Task statement =>
Please retype the records that appear below, exactly and in full.

____

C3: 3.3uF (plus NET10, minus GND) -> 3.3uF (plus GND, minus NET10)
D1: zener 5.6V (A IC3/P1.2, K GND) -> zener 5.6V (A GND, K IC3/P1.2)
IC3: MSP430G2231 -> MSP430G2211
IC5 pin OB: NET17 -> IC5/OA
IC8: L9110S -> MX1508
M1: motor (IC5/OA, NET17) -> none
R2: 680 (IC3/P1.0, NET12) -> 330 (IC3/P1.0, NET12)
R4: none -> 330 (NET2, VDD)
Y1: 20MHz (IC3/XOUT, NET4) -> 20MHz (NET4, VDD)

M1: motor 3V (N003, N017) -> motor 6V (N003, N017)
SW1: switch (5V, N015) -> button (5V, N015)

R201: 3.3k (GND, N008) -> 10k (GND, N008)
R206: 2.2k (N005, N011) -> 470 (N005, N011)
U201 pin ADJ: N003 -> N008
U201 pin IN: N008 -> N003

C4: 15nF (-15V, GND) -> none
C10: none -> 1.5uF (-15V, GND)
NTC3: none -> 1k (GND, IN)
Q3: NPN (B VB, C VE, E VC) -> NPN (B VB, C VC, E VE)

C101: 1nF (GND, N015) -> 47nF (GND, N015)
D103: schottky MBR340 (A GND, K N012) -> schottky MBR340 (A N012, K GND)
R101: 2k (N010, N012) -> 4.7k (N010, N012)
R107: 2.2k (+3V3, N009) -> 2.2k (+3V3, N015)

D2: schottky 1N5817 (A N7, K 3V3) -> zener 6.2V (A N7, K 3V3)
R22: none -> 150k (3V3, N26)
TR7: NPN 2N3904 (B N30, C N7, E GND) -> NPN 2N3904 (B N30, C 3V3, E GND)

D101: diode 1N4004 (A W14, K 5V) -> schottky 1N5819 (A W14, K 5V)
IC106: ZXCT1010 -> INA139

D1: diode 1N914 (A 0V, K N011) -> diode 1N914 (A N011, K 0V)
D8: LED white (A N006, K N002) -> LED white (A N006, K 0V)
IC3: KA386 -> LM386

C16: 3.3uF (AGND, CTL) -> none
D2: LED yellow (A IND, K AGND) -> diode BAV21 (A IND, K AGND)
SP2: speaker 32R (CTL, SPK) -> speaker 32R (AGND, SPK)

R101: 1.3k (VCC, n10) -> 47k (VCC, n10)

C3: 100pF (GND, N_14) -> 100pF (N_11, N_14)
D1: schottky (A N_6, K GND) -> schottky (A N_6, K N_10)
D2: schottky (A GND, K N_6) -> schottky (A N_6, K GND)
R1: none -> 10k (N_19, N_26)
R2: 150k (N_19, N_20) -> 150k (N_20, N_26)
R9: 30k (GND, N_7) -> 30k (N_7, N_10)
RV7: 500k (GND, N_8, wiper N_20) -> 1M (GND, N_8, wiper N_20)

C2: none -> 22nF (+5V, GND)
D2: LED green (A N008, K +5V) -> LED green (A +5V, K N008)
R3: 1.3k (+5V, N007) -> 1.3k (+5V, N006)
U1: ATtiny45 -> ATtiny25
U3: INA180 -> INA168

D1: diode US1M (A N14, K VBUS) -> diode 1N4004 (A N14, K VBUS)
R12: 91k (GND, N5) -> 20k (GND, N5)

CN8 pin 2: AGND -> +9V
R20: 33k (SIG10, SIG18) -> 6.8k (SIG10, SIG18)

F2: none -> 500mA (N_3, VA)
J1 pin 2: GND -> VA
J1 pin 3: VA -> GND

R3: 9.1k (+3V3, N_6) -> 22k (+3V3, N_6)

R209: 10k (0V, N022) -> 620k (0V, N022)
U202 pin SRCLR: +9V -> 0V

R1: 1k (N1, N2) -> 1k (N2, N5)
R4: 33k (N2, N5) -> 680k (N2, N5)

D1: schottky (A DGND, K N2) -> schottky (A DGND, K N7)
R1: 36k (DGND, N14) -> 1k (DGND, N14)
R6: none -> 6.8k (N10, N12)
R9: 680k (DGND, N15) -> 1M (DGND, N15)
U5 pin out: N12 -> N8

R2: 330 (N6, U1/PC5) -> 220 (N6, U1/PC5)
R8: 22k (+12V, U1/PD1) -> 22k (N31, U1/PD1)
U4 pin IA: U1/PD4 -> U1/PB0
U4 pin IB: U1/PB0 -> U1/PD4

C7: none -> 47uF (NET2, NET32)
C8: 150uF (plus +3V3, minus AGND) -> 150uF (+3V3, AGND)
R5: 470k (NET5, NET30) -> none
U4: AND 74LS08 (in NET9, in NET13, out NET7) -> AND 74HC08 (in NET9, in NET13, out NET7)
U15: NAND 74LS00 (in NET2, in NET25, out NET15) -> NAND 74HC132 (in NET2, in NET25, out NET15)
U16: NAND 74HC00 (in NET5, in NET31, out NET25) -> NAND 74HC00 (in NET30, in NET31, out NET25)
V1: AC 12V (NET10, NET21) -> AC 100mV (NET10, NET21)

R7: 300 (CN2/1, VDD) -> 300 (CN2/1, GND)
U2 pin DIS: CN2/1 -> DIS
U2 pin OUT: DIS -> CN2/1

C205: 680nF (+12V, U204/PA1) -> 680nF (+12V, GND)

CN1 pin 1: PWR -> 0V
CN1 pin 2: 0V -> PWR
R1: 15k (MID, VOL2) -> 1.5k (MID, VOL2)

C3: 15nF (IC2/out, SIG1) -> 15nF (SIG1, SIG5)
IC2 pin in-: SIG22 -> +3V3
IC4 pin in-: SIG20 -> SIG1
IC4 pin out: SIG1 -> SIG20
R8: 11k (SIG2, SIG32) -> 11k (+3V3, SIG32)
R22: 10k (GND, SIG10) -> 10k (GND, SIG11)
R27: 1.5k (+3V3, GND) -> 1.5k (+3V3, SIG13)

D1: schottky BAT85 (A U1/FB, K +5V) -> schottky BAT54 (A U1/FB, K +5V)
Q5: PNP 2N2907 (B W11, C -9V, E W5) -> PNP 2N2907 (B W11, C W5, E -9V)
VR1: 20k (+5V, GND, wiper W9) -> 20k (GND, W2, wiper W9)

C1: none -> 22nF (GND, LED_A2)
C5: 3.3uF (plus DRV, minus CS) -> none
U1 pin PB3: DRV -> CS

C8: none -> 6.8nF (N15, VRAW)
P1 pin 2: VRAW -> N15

____

Result of this task =>
C3: 3.3uF (plus NET10, minus GND) -> 3.3uF (plus GND, minus NET10)
D1: zener 5.6V (A IC3/P1.2, K GND) -> zener 5.6V (A GND, K IC3/P1.2)
IC3: MSP430G2231 -> MSP430G2211
IC5 pin OB: NET17 -> IC5/OA
IC8: L9110S -> MX1508
M1: motor (IC5/OA, NET17) -> none
R2: 680 (IC3/P1.0, NET12) -> 330 (IC3/P1.0, NET12)
R4: none -> 330 (NET2, VDD)
Y1: 20MHz (IC3/XOUT, NET4) -> 20MHz (NET4, VDD)

M1: motor 3V (N003, N017) -> motor 6V (N003, N017)
SW1: switch (5V, N015) -> button (5V, N015)

R201: 3.3k (GND, N008) -> 10k (GND, N008)
R206: 2.2k (N005, N011) -> 470 (N005, N011)
U201 pin ADJ: N003 -> N008
U201 pin IN: N008 -> N003

C4: 15nF (-15V, GND) -> none
C10: none -> 1.5uF (-15V, GND)
NTC3: none -> 1k (GND, IN)
Q3: NPN (B VB, C VE, E VC) -> NPN (B VB, C VC, E VE)

C101: 1nF (GND, N015) -> 47nF (GND, N015)
D103: schottky MBR340 (A GND, K N012) -> schottky MBR340 (A N012, K GND)
R101: 2k (N010, N012) -> 4.7k (N010, N012)
R107: 2.2k (+3V3, N009) -> 2.2k (+3V3, N015)

D2: schottky 1N5817 (A N7, K 3V3) -> zener 6.2V (A N7, K 3V3)
R22: none -> 150k (3V3, N26)
TR7: NPN 2N3904 (B N30, C N7, E GND) -> NPN 2N3904 (B N30, C 3V3, E GND)

D101: diode 1N4004 (A W14, K 5V) -> schottky 1N5819 (A W14, K 5V)
IC106: ZXCT1010 -> INA139

D1: diode 1N914 (A 0V, K N011) -> diode 1N914 (A N011, K 0V)
D8: LED white (A N006, K N002) -> LED white (A N006, K 0V)
IC3: KA386 -> LM386

C16: 3.3uF (AGND, CTL) -> none
D2: LED yellow (A IND, K AGND) -> diode BAV21 (A IND, K AGND)
SP2: speaker 32R (CTL, SPK) -> speaker 32R (AGND, SPK)

R101: 1.3k (VCC, n10) -> 47k (VCC, n10)

C3: 100pF (GND, N_14) -> 100pF (N_11, N_14)
D1: schottky (A N_6, K GND) -> schottky (A N_6, K N_10)
D2: schottky (A GND, K N_6) -> schottky (A N_6, K GND)
R1: none -> 10k (N_19, N_26)
R2: 150k (N_19, N_20) -> 150k (N_20, N_26)
R9: 30k (GND, N_7) -> 30k (N_7, N_10)
RV7: 500k (GND, N_8, wiper N_20) -> 1M (GND, N_8, wiper N_20)

C2: none -> 22nF (+5V, GND)
D2: LED green (A N008, K +5V) -> LED green (A +5V, K N008)
R3: 1.3k (+5V, N007) -> 1.3k (+5V, N006)
U1: ATtiny45 -> ATtiny25
U3: INA180 -> INA168

D1: diode US1M (A N14, K VBUS) -> diode 1N4004 (A N14, K VBUS)
R12: 91k (GND, N5) -> 20k (GND, N5)

CN8 pin 2: AGND -> +9V
R20: 33k (SIG10, SIG18) -> 6.8k (SIG10, SIG18)

F2: none -> 500mA (N_3, VA)
J1 pin 2: GND -> VA
J1 pin 3: VA -> GND

R3: 9.1k (+3V3, N_6) -> 22k (+3V3, N_6)

R209: 10k (0V, N022) -> 620k (0V, N022)
U202 pin SRCLR: +9V -> 0V

R1: 1k (N1, N2) -> 1k (N2, N5)
R4: 33k (N2, N5) -> 680k (N2, N5)

D1: schottky (A DGND, K N2) -> schottky (A DGND, K N7)
R1: 36k (DGND, N14) -> 1k (DGND, N14)
R6: none -> 6.8k (N10, N12)
R9: 680k (DGND, N15) -> 1M (DGND, N15)
U5 pin out: N12 -> N8

R2: 330 (N6, U1/PC5) -> 220 (N6, U1/PC5)
R8: 22k (+12V, U1/PD1) -> 22k (N31, U1/PD1)
U4 pin IA: U1/PD4 -> U1/PB0
U4 pin IB: U1/PB0 -> U1/PD4

C7: none -> 47uF (NET2, NET32)
C8: 150uF (plus +3V3, minus AGND) -> 150uF (+3V3, AGND)
R5: 470k (NET5, NET30) -> none
U4: AND 74LS08 (in NET9, in NET13, out NET7) -> AND 74HC08 (in NET9, in NET13, out NET7)
U15: NAND 74LS00 (in NET2, in NET25, out NET15) -> NAND 74HC132 (in NET2, in NET25, out NET15)
U16: NAND 74HC00 (in NET5, in NET31, out NET25) -> NAND 74HC00 (in NET30, in NET31, out NET25)
V1: AC 12V (NET10, NET21) -> AC 100mV (NET10, NET21)

R7: 300 (CN2/1, VDD) -> 300 (CN2/1, GND)
U2 pin DIS: CN2/1 -> DIS
U2 pin OUT: DIS -> CN2/1

C205: 680nF (+12V, U204/PA1) -> 680nF (+12V, GND)

CN1 pin 1: PWR -> 0V
CN1 pin 2: 0V -> PWR
R1: 15k (MID, VOL2) -> 1.5k (MID, VOL2)

C3: 15nF (IC2/out, SIG1) -> 15nF (SIG1, SIG5)
IC2 pin in-: SIG22 -> +3V3
IC4 pin in-: SIG20 -> SIG1
IC4 pin out: SIG1 -> SIG20
R8: 11k (SIG2, SIG32) -> 11k (+3V3, SIG32)
R22: 10k (GND, SIG10) -> 10k (GND, SIG11)
R27: 1.5k (+3V3, GND) -> 1.5k (+3V3, SIG13)

D1: schottky BAT85 (A U1/FB, K +5V) -> schottky BAT54 (A U1/FB, K +5V)
Q5: PNP 2N2907 (B W11, C -9V, E W5) -> PNP 2N2907 (B W11, C W5, E -9V)
VR1: 20k (+5V, GND, wiper W9) -> 20k (GND, W2, wiper W9)

C1: none -> 22nF (GND, LED_A2)
C5: 3.3uF (plus DRV, minus CS) -> none
U1 pin PB3: DRV -> CS

C8: none -> 6.8nF (N15, VRAW)
P1 pin 2: VRAW -> N15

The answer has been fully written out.